**Exercise**
Could you print each of the rows below again without any changes, leaving out the pictures?

**Given data**

^^^^

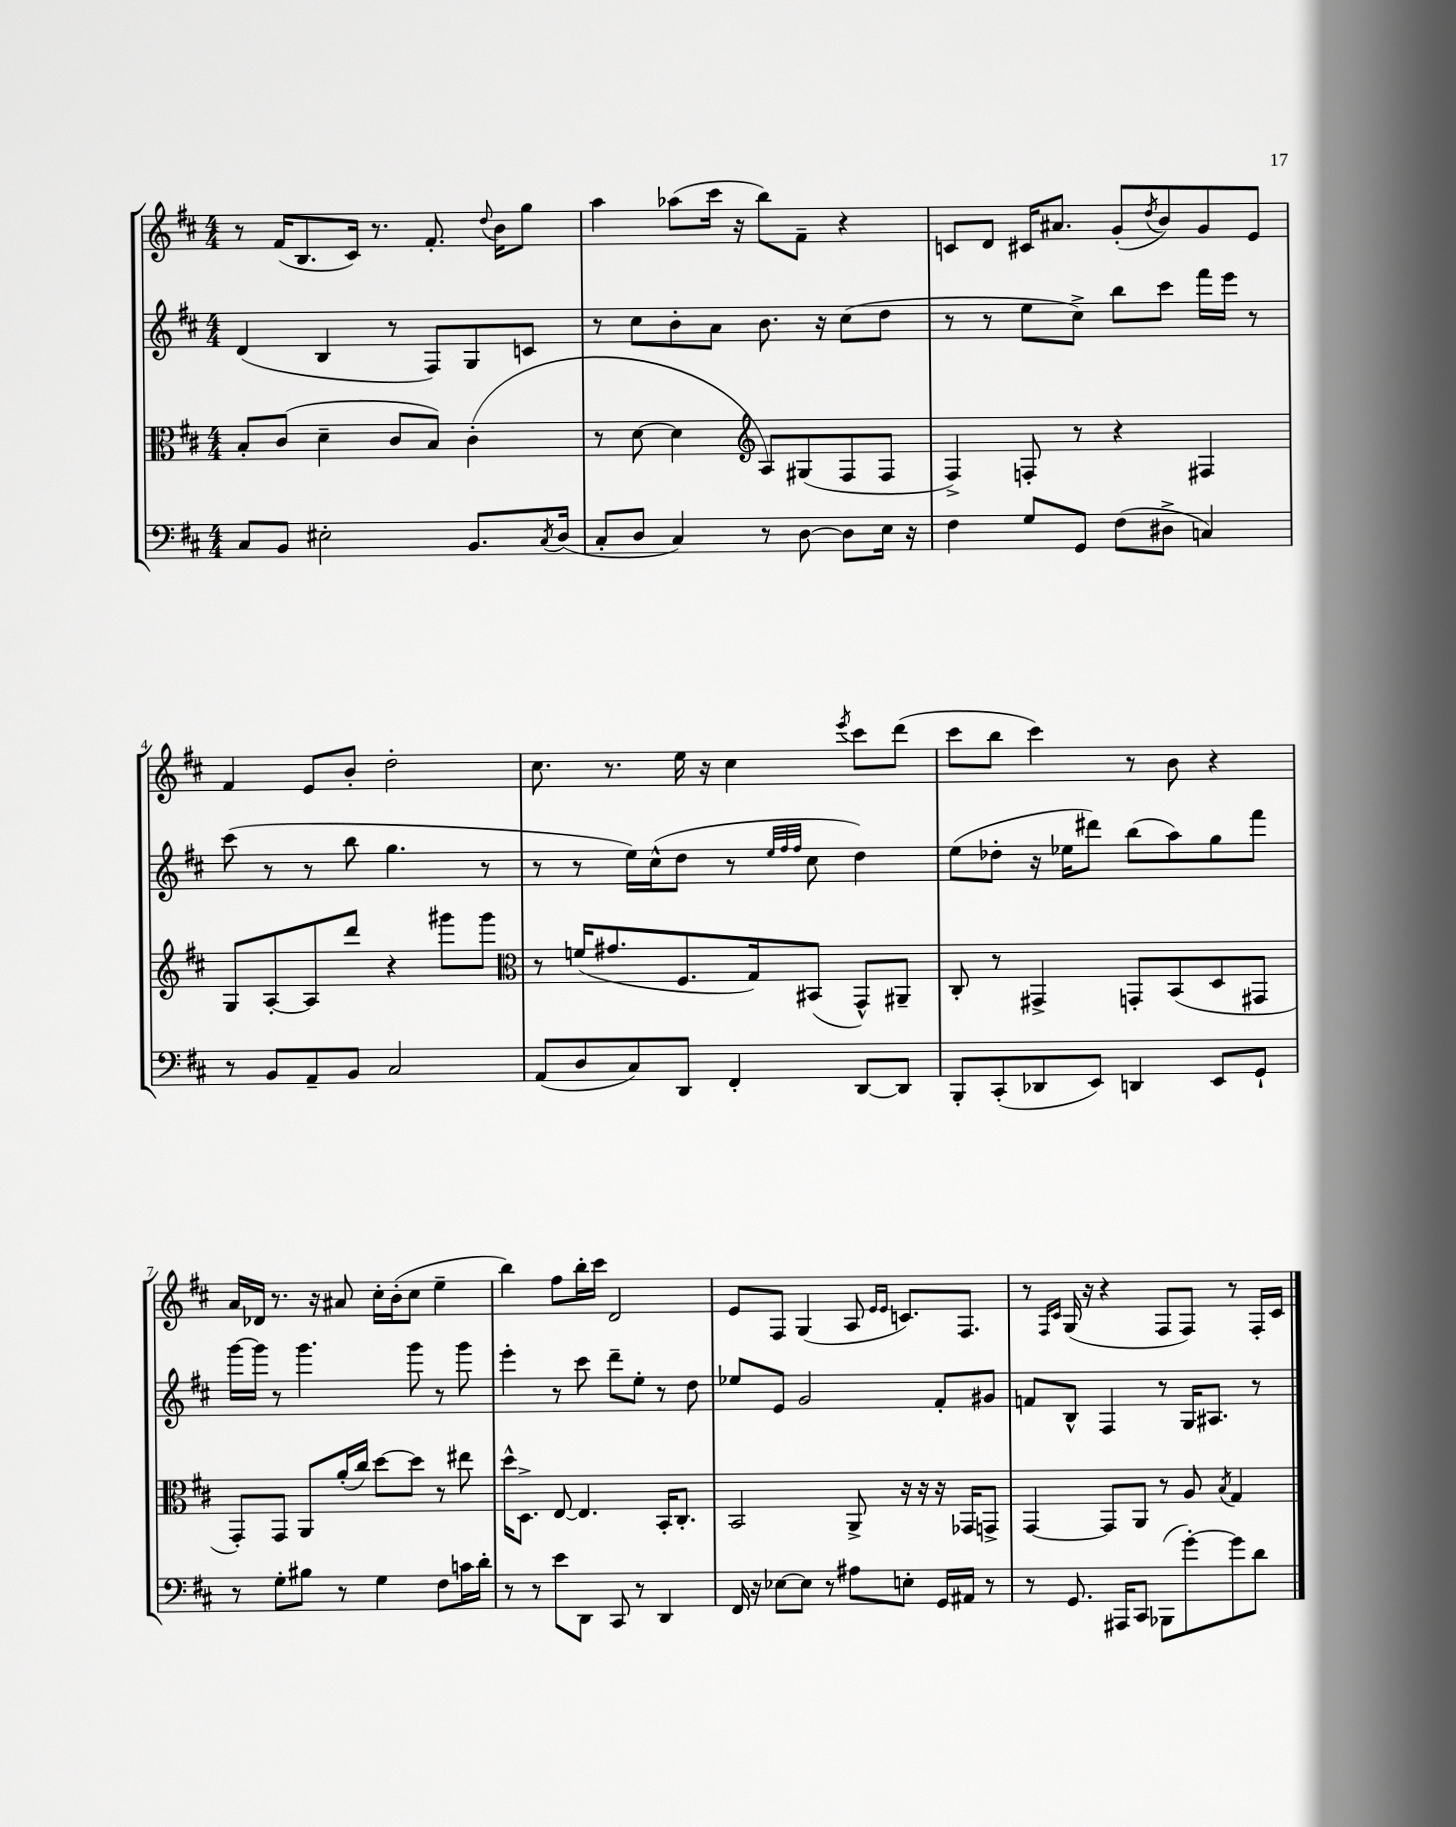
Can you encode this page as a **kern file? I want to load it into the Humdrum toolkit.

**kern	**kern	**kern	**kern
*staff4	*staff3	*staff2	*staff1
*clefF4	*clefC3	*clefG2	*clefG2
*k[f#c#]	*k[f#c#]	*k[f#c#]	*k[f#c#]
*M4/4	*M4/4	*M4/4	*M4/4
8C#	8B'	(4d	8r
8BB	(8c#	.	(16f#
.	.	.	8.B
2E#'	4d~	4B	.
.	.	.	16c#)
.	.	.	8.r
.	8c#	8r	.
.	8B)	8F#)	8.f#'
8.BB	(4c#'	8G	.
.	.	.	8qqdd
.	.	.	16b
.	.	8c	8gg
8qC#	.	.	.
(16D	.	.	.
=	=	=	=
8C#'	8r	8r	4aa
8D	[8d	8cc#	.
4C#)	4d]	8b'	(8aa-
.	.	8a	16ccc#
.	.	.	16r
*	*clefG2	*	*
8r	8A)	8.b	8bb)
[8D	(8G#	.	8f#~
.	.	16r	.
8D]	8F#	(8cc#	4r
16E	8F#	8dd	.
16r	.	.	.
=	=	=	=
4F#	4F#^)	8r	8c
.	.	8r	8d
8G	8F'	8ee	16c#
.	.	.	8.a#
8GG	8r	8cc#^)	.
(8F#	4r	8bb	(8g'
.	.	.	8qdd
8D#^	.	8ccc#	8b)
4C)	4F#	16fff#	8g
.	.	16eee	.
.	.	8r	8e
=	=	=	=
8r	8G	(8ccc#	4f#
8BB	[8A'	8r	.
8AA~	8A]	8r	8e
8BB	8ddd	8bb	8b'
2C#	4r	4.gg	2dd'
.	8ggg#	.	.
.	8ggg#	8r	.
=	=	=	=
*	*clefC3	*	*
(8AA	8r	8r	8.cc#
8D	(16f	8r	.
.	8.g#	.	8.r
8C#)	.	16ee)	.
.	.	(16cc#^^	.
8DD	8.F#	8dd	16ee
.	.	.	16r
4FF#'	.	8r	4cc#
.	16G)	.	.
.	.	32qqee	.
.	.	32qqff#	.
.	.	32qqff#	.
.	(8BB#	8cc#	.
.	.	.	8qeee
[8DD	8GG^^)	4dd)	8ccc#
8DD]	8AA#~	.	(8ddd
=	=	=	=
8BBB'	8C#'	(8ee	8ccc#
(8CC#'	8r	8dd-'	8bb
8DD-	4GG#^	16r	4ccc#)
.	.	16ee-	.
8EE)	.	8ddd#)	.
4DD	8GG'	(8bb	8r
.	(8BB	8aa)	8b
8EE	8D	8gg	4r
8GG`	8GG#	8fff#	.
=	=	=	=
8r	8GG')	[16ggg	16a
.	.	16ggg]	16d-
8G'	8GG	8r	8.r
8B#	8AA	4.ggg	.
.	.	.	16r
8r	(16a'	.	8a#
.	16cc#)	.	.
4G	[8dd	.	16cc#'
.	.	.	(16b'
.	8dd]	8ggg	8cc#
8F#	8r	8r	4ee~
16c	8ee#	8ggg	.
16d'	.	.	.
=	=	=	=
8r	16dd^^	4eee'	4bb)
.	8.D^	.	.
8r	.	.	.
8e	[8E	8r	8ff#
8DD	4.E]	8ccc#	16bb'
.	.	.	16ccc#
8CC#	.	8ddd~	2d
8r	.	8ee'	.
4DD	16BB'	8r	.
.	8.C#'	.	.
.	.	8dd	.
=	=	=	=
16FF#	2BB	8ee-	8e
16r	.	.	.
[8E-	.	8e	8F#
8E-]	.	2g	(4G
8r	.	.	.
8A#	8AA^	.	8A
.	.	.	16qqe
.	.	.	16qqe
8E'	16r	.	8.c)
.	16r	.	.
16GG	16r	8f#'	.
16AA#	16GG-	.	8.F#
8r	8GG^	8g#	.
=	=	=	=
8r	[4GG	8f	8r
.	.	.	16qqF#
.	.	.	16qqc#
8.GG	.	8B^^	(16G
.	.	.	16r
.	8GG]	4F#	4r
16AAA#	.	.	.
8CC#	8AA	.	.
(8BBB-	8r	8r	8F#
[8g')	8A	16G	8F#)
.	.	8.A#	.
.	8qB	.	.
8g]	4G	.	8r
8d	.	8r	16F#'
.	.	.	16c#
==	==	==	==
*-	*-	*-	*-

^^^^

**Written solution**
Can you encode this page as a **kern file? I want to load it into the Humdrum toolkit.

**kern	**kern	**kern	**kern
*staff4	*staff3	*staff2	*staff1
*clefF4	*clefC3	*clefG2	*clefG2
*k[f#c#]	*k[f#c#]	*k[f#c#]	*k[f#c#]
*M4/4	*M4/4	*M4/4	*M4/4
8C#	8B'	(4d	8r
8BB	(8c#	.	(16f#
.	.	.	8.B
2E#'	4d~	4B	.
.	.	.	16c#)
.	.	.	8.r
.	8c#	8r	.
.	8B)	8F#)	8.f#'
8.BB	(4c#'	8G	.
.	.	.	8qqdd
.	.	.	16b
.	.	8c	8gg
8qC#	.	.	.
(16D	.	.	.
=	=	=	=
8C#'	8r	8r	4aa
8D	[8d	8cc#	.
4C#)	4d]	8b'	(8aa-
.	.	8a	16ccc#
.	.	.	16r
*	*clefG2	*	*
8r	8A)	8.b	8bb)
[8D	(8G#	.	8f#~
.	.	16r	.
8D]	8F#	(8cc#	4r
16E	8F#	8dd	.
16r	.	.	.
=	=	=	=
4F#	4F#^)	8r	8c
.	.	8r	8d
8G	8F'	8ee	16c#
.	.	.	8.a#
8GG	8r	8cc#^)	.
(8F#	4r	8bb	(8g'
.	.	.	8qdd
8D#^	.	8ccc#	8b)
4C)	4F#	16fff#	8g
.	.	16eee	.
.	.	8r	8e
=	=	=	=
8r	8G	(8ccc#	4f#
8BB	[8A'	8r	.
8AA~	8A]	8r	8e
8BB	8ddd	8bb	8b'
2C#	4r	4.gg	2dd'
.	8ggg#	.	.
.	8ggg#	8r	.
=	=	=	=
*	*clefC3	*	*
(8AA	8r	8r	8.cc#
8D	(16f	8r	.
.	8.g#	.	8.r
8C#)	.	16ee)	.
.	.	(16cc#^^	.
8DD	8.F#	8dd	16ee
.	.	.	16r
4FF#'	.	8r	4cc#
.	16G)	.	.
.	.	32qqee	.
.	.	32qqff#	.
.	.	32qqff#	.
.	(8BB#	8cc#	.
.	.	.	8qeee
[8DD	8GG^^)	4dd)	8ccc#
8DD]	8AA#~	.	(8ddd
=	=	=	=
8BBB'	8C#'	(8ee	8ccc#
(8CC#'	8r	8dd-'	8bb
8DD-	4GG#^	16r	4ccc#)
.	.	16ee-	.
8EE)	.	8ddd#)	.
4DD	8GG'	(8bb	8r
.	(8BB	8aa)	8b
8EE	8D	8gg	4r
8GG`	8GG#	8fff#	.
=	=	=	=
8r	8GG')	[16ggg	16a
.	.	16ggg]	16d-
8G'	8GG	8r	8.r
8B#	8AA	4.ggg	.
.	.	.	16r
8r	(16a'	.	8a#
.	16cc#)	.	.
4G	[8dd	.	16cc#'
.	.	.	(16b'
.	8dd]	8ggg	8cc#
8F#	8r	8r	4ee~
16c	8ee#	8ggg	.
16d'	.	.	.
=	=	=	=
8r	16dd^^	4eee'	4bb)
.	8.D^	.	.
8r	.	.	.
8e	[8E	8r	8ff#
8DD	4.E]	8ccc#	16bb'
.	.	.	16ccc#
8CC#	.	8ddd~	2d
8r	.	8ee'	.
4DD	16BB'	8r	.
.	8.C#'	.	.
.	.	8dd	.
=	=	=	=
16FF#	2BB	8ee-	8e
16r	.	.	.
[8E-	.	8e	8F#
8E-]	.	2g	(4G
8r	.	.	.
8A#	8AA^	.	8A
.	.	.	16qqe
.	.	.	16qqe
8E'	16r	.	8.c)
.	16r	.	.
16GG	16r	8f#'	.
16AA#	16GG-	.	8.F#
8r	8GG^	8g#	.
=	=	=	=
8r	[4GG	8f	8r
.	.	.	16qqF#
.	.	.	16qqc#
8.GG	.	8B^^	(16G
.	.	.	16r
.	8GG]	4F#	4r
16AAA#	.	.	.
8CC#	8AA	.	.
(8BBB-	8r	8r	8F#
[8g')	8A	16G	8F#)
.	.	8.A#	.
.	8qB	.	.
8g]	4G	.	8r
8d	.	8r	16F#'
.	.	.	16c#
==	==	==	==
*-	*-	*-	*-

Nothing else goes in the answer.